Task item
Tell me, please, how many lines in the records below include the word "zener". Give no more than the number.

Data to use below:

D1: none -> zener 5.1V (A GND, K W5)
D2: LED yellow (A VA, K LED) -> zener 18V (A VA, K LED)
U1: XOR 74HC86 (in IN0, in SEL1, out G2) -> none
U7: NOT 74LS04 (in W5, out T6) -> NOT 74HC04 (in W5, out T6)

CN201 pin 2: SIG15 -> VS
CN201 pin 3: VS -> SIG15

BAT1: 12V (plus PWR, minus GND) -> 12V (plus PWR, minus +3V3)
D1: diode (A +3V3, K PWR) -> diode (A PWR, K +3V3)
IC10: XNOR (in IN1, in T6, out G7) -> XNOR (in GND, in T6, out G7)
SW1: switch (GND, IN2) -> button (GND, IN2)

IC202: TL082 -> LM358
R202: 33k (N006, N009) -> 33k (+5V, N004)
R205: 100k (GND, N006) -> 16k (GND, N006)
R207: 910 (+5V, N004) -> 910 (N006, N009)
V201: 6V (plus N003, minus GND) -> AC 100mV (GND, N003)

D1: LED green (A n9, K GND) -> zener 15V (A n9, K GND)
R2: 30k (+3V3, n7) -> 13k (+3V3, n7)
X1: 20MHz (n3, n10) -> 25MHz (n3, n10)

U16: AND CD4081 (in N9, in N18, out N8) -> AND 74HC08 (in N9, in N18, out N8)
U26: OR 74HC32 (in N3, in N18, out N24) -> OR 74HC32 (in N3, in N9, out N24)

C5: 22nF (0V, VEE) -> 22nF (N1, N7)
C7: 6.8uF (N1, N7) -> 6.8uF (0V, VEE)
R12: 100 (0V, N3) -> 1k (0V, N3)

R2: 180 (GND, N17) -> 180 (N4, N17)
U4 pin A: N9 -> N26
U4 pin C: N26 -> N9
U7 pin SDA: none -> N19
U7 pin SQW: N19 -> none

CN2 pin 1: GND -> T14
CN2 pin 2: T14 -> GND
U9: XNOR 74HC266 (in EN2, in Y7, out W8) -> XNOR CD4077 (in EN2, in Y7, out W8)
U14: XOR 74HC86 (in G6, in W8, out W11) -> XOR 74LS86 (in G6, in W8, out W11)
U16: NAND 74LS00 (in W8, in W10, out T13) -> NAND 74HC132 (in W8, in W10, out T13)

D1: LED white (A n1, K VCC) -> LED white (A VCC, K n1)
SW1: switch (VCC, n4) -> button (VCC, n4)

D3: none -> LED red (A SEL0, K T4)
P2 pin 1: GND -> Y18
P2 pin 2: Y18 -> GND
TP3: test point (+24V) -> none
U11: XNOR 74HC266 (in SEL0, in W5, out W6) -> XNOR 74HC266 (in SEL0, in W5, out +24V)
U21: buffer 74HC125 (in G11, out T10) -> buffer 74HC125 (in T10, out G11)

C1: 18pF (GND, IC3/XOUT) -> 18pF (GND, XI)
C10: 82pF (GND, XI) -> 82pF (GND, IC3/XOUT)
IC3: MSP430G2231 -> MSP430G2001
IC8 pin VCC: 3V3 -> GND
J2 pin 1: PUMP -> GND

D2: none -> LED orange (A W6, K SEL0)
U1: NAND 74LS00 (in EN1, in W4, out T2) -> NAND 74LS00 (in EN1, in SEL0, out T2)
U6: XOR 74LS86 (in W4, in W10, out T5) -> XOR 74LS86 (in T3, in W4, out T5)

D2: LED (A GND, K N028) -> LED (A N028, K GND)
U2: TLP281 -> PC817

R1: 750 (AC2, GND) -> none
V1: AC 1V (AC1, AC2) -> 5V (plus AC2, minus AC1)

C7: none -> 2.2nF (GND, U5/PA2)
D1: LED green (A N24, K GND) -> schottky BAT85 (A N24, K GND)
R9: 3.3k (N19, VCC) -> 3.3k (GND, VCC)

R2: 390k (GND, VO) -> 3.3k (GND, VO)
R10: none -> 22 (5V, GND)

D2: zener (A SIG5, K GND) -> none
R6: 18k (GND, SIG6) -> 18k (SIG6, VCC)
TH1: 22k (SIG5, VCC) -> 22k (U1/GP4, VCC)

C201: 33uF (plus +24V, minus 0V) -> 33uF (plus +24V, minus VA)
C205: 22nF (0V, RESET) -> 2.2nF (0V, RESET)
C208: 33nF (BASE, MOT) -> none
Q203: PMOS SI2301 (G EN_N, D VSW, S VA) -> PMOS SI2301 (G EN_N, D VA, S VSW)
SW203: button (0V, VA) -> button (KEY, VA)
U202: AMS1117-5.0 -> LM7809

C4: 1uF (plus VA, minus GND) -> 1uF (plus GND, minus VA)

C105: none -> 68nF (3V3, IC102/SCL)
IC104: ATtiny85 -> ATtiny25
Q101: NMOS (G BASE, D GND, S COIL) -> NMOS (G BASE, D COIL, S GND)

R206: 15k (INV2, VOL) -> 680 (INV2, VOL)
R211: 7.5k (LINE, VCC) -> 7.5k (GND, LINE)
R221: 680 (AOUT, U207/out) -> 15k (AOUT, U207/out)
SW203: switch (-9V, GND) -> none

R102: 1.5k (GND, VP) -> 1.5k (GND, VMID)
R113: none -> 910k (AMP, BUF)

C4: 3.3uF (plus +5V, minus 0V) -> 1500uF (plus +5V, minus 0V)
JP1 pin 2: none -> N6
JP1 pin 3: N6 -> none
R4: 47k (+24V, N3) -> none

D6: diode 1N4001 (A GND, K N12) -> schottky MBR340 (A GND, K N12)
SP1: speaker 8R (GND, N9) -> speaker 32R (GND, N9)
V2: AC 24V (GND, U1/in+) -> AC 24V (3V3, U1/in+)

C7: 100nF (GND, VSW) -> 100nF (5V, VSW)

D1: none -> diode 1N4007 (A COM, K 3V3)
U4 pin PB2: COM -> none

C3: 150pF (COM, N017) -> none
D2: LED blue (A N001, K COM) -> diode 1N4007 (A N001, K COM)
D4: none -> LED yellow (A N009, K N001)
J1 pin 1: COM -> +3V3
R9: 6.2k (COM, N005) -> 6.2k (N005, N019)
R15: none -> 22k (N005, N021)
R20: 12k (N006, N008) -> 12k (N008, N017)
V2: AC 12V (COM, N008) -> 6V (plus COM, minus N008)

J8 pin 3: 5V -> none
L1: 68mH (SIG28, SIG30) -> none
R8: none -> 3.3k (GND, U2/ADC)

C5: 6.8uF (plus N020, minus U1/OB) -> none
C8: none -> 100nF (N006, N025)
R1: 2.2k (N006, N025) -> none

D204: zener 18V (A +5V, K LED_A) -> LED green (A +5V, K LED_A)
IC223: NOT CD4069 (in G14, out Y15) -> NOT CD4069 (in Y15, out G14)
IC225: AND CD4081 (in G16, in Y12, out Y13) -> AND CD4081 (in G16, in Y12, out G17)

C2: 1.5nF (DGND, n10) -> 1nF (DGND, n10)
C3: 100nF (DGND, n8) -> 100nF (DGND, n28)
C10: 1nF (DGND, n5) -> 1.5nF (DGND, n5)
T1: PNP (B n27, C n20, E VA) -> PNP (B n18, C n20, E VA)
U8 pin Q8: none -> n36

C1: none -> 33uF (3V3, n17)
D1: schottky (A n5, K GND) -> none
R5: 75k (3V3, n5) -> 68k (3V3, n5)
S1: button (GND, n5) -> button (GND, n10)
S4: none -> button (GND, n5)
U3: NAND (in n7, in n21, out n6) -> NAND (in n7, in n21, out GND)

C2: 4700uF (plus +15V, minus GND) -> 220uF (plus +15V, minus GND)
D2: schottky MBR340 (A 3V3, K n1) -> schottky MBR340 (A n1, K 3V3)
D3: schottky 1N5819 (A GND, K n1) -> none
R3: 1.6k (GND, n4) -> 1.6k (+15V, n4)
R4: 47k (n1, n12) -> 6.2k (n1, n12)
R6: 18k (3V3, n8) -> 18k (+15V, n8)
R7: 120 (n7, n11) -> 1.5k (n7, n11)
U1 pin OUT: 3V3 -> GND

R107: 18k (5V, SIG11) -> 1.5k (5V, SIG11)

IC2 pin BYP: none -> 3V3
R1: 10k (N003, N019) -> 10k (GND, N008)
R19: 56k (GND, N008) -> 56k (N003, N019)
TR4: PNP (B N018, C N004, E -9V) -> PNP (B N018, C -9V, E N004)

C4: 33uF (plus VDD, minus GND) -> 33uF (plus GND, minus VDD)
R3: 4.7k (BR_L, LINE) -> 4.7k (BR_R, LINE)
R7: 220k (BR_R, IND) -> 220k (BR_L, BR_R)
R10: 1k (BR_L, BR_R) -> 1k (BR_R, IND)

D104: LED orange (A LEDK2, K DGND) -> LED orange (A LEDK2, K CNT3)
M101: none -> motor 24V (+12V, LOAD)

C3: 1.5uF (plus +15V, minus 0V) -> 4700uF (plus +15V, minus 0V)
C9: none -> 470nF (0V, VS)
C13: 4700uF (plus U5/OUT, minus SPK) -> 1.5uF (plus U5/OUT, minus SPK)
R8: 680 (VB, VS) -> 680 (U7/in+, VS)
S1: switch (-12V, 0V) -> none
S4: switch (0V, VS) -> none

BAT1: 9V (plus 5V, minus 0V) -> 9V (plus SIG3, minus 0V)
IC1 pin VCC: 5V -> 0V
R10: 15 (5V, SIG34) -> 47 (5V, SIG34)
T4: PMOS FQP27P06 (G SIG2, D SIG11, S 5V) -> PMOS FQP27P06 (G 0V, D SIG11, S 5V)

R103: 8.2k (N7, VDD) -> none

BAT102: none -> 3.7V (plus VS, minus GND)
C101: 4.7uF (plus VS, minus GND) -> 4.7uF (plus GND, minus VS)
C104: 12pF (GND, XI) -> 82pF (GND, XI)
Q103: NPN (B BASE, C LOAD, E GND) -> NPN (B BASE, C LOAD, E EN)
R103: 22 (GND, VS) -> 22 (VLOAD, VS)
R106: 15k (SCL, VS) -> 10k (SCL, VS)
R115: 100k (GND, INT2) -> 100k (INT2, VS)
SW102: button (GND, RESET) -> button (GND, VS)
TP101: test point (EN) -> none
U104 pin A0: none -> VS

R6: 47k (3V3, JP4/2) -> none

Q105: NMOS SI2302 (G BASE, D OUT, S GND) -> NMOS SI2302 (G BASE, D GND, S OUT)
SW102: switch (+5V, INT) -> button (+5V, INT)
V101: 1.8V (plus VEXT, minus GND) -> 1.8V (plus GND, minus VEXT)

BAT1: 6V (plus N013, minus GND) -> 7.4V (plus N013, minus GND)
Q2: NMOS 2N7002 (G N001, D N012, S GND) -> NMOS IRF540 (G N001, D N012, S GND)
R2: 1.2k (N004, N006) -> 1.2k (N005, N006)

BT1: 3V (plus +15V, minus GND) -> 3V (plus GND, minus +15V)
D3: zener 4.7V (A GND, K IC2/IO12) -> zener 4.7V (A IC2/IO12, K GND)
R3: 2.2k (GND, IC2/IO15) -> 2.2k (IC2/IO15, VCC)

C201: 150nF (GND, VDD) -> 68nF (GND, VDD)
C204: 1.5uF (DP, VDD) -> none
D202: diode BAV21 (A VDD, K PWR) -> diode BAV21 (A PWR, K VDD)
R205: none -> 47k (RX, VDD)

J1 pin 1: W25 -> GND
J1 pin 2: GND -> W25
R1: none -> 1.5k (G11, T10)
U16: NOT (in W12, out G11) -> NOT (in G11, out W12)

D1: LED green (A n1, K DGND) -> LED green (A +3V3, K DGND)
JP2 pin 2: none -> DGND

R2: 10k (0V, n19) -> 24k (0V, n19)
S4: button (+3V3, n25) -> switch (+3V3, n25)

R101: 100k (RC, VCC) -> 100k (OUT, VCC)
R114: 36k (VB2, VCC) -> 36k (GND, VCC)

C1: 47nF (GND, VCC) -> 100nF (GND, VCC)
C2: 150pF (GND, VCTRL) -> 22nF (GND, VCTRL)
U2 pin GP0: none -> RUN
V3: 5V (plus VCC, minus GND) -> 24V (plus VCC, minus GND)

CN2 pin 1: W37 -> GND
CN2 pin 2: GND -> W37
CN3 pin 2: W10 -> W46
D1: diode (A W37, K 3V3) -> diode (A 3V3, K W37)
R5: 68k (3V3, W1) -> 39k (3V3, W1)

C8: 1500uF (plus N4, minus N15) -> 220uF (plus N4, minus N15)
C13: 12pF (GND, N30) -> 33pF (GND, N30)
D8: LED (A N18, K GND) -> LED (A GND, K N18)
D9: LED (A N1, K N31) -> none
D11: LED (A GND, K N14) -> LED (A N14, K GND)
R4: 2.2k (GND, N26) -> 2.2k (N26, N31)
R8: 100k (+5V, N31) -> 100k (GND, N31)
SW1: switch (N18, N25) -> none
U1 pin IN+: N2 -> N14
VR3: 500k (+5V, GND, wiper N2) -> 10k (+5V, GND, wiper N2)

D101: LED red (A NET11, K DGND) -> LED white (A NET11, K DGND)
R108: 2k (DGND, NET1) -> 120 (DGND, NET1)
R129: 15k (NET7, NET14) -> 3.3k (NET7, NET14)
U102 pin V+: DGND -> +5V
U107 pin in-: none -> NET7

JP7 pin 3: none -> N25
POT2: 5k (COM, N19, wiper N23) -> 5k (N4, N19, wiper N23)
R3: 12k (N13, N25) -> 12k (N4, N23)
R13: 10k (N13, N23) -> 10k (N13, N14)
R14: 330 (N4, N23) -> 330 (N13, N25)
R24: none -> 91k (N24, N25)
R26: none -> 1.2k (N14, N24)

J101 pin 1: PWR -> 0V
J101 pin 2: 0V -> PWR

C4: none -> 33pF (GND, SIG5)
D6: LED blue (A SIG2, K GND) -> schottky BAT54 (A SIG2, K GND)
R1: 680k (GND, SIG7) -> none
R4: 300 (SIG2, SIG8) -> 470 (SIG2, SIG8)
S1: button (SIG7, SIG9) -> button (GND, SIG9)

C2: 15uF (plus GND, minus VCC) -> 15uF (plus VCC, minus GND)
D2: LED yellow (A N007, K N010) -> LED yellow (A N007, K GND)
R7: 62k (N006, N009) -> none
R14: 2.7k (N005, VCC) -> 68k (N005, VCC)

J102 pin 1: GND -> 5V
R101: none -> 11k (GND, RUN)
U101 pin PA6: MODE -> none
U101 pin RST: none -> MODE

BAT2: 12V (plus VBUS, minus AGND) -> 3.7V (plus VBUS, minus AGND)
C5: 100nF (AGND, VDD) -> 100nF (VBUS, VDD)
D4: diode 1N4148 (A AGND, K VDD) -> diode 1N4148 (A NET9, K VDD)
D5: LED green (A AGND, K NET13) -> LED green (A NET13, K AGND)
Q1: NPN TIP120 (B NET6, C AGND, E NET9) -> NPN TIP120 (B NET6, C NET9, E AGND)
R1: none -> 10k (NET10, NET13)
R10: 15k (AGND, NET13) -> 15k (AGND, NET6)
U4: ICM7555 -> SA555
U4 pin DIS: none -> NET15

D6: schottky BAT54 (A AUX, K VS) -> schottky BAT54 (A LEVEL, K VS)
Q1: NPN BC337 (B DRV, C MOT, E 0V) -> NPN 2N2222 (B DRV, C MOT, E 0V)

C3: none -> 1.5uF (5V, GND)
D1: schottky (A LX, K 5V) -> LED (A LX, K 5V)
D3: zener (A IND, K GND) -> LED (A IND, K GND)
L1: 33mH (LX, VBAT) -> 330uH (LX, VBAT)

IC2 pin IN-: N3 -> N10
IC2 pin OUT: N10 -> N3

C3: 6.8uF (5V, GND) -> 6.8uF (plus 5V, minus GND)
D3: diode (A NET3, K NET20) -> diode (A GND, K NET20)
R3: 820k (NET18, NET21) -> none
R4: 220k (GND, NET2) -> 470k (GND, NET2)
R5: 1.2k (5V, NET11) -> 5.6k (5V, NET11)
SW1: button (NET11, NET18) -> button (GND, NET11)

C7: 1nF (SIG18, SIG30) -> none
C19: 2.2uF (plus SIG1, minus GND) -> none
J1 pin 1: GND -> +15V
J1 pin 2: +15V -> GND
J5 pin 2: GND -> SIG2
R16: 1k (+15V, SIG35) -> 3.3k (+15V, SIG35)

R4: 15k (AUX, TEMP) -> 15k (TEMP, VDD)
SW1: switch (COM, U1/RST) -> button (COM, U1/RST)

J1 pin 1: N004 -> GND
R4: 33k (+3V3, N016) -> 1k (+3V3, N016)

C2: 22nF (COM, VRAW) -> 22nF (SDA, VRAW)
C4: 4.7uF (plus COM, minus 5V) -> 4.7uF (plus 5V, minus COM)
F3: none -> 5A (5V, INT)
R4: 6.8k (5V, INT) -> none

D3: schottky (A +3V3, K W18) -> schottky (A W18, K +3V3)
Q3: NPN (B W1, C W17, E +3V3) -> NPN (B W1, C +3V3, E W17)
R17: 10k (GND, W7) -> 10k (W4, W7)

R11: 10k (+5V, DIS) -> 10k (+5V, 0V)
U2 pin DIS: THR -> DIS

End of Data to use.

Solution to the exercise
7